• _Work instruction_: Print each line once more, unchanged, from the line holding "red brick D1:D2" to the end of the listing below.

• _Input data_:

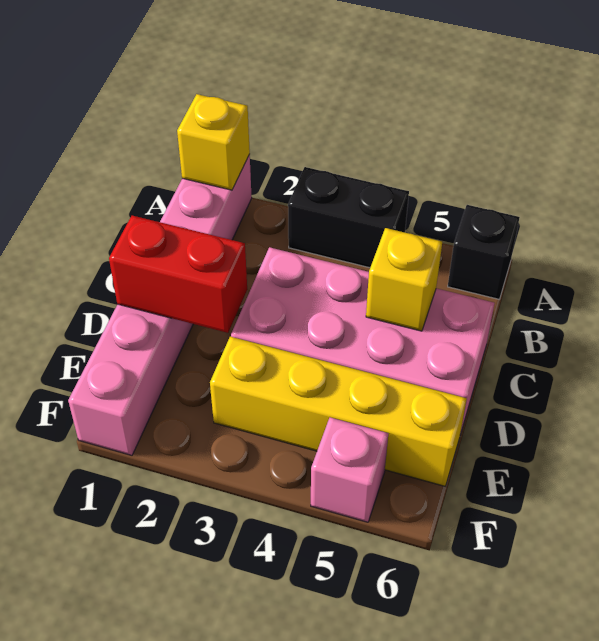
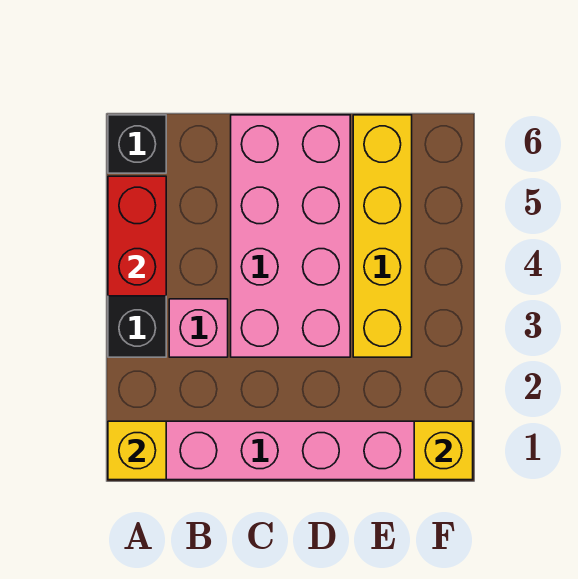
yellow brick C5 level 2 -> yellow brick F1 level 2
red brick D1:D2 level 2 -> red brick A4:A5 level 2
pink brick F5 level 1 -> pink brick B3 level 1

• _Response_:
red brick D1:D2 level 2 -> red brick A4:A5 level 2
pink brick F5 level 1 -> pink brick B3 level 1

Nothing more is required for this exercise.